Before-and-after object listings:
= = = = =

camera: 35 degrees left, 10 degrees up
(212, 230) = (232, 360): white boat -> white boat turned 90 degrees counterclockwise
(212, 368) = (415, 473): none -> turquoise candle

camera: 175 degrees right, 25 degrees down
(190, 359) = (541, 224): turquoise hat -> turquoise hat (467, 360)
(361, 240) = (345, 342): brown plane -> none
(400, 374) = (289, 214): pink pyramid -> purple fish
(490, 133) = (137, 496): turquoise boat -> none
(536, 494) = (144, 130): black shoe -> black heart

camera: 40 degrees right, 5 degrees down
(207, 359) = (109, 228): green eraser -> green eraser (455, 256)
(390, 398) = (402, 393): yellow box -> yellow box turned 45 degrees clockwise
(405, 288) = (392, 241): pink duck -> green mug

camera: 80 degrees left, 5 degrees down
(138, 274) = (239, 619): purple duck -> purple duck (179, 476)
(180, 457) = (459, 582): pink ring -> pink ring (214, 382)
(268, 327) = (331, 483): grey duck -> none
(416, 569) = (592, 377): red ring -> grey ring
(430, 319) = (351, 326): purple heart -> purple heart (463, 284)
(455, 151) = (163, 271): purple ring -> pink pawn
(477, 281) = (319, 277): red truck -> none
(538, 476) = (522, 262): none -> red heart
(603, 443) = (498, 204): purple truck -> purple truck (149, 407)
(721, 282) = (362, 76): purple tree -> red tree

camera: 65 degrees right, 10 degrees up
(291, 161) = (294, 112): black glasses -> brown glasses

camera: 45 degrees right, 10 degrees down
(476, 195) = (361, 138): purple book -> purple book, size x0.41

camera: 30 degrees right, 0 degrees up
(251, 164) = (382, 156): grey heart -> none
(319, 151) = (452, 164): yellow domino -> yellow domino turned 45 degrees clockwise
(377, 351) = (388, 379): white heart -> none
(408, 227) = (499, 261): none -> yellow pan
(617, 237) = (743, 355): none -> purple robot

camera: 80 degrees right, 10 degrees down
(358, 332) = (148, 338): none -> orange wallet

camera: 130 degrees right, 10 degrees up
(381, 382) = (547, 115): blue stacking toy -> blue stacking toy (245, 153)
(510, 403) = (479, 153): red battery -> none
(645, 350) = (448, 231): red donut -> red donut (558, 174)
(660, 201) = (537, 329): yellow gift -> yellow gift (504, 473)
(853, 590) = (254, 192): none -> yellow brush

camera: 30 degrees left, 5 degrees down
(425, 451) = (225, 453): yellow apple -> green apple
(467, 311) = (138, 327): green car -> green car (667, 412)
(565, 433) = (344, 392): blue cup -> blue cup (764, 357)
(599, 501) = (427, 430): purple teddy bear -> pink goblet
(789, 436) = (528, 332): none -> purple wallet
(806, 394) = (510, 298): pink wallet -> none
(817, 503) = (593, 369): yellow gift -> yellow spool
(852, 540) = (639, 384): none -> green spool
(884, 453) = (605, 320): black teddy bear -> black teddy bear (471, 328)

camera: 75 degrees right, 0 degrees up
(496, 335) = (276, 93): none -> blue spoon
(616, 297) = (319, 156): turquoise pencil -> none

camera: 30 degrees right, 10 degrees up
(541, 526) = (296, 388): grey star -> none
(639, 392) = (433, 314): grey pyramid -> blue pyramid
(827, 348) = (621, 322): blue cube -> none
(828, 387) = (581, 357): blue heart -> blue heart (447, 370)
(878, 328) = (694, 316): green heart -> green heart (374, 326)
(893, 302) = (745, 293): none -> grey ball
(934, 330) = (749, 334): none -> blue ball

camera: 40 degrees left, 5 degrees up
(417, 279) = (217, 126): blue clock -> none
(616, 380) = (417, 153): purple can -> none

= = = = =

What the exercise asks
All lines above that contain "truck" are required in the answer.

Result for this task
(477, 281) = (319, 277): red truck -> none
(603, 443) = (498, 204): purple truck -> purple truck (149, 407)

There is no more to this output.